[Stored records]
• • • • • • •

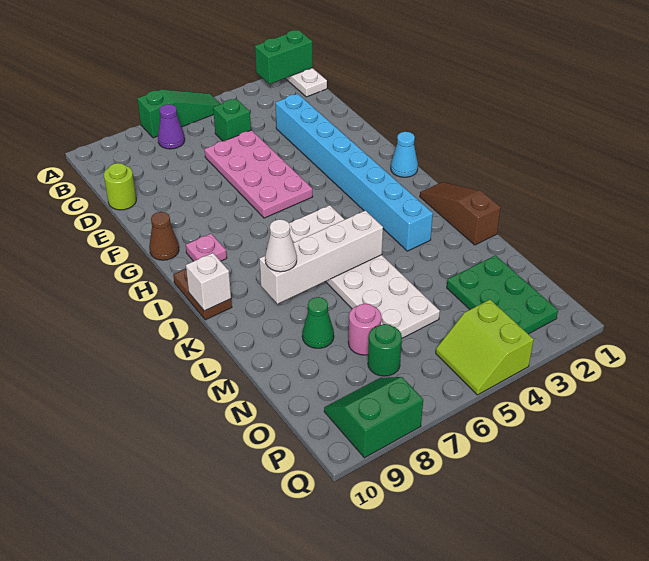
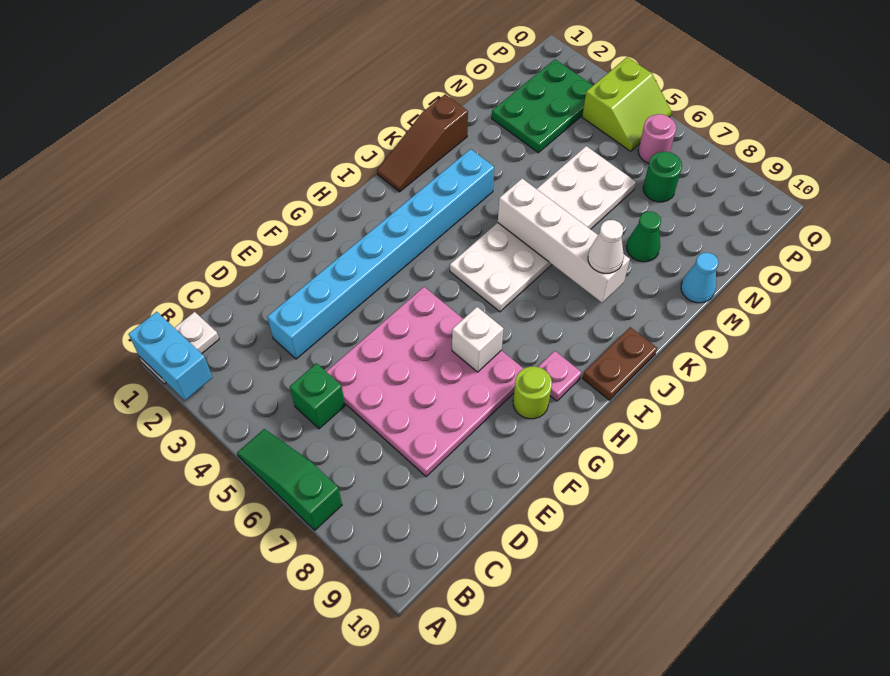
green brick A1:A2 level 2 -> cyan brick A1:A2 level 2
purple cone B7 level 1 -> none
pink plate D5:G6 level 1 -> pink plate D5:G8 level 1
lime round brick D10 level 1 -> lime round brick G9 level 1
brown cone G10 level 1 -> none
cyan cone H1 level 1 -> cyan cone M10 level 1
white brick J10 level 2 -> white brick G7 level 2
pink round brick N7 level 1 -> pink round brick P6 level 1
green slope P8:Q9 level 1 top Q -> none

• • • • • • •

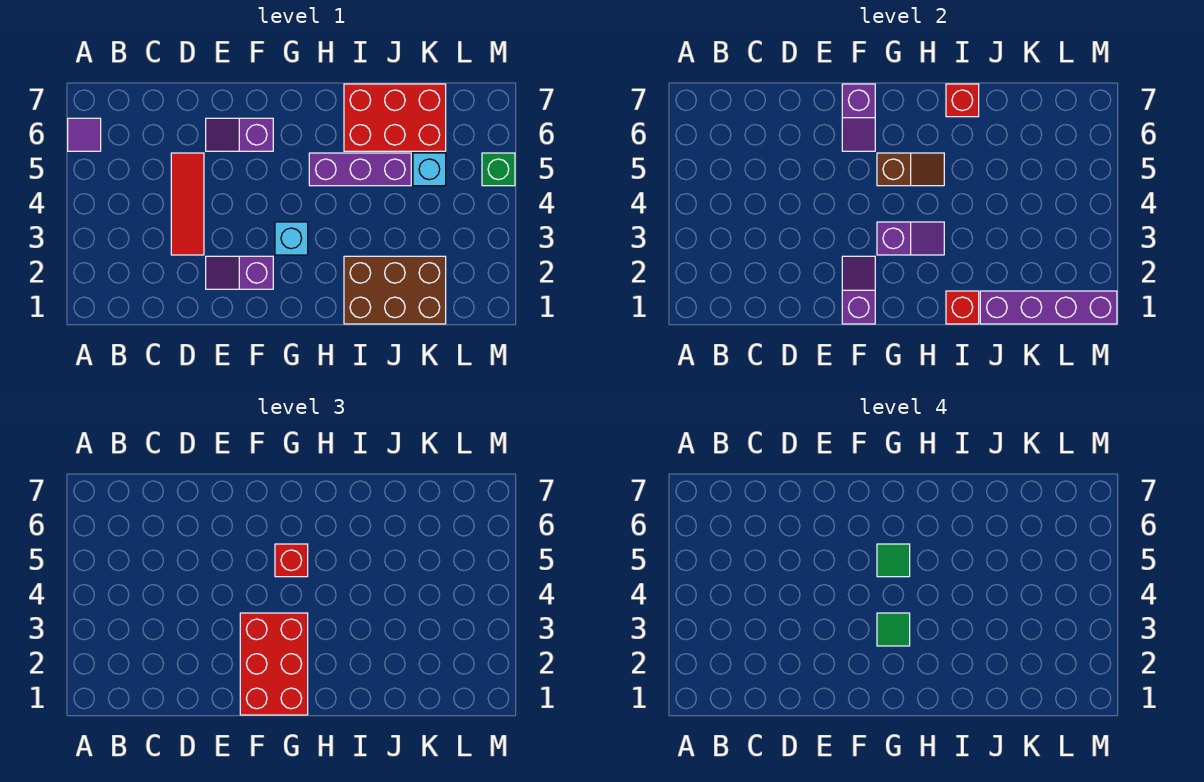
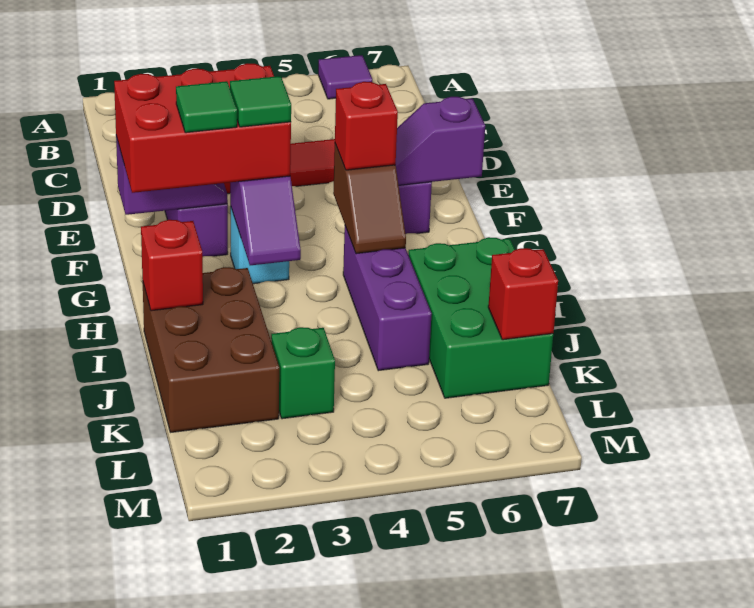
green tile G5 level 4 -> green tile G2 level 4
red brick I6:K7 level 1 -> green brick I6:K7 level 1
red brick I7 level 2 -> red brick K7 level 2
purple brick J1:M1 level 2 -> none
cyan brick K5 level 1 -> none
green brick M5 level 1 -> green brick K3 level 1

• • • • • • •

* **Problem to work on**: Within the data above, the span starting at the line containing "green brick A1:A2" and ending at the line containing "green slope P8:Q9 level 1 top Q -> none" is to be retyped exactly, with no other lines.

* **Expected output**:
green brick A1:A2 level 2 -> cyan brick A1:A2 level 2
purple cone B7 level 1 -> none
pink plate D5:G6 level 1 -> pink plate D5:G8 level 1
lime round brick D10 level 1 -> lime round brick G9 level 1
brown cone G10 level 1 -> none
cyan cone H1 level 1 -> cyan cone M10 level 1
white brick J10 level 2 -> white brick G7 level 2
pink round brick N7 level 1 -> pink round brick P6 level 1
green slope P8:Q9 level 1 top Q -> none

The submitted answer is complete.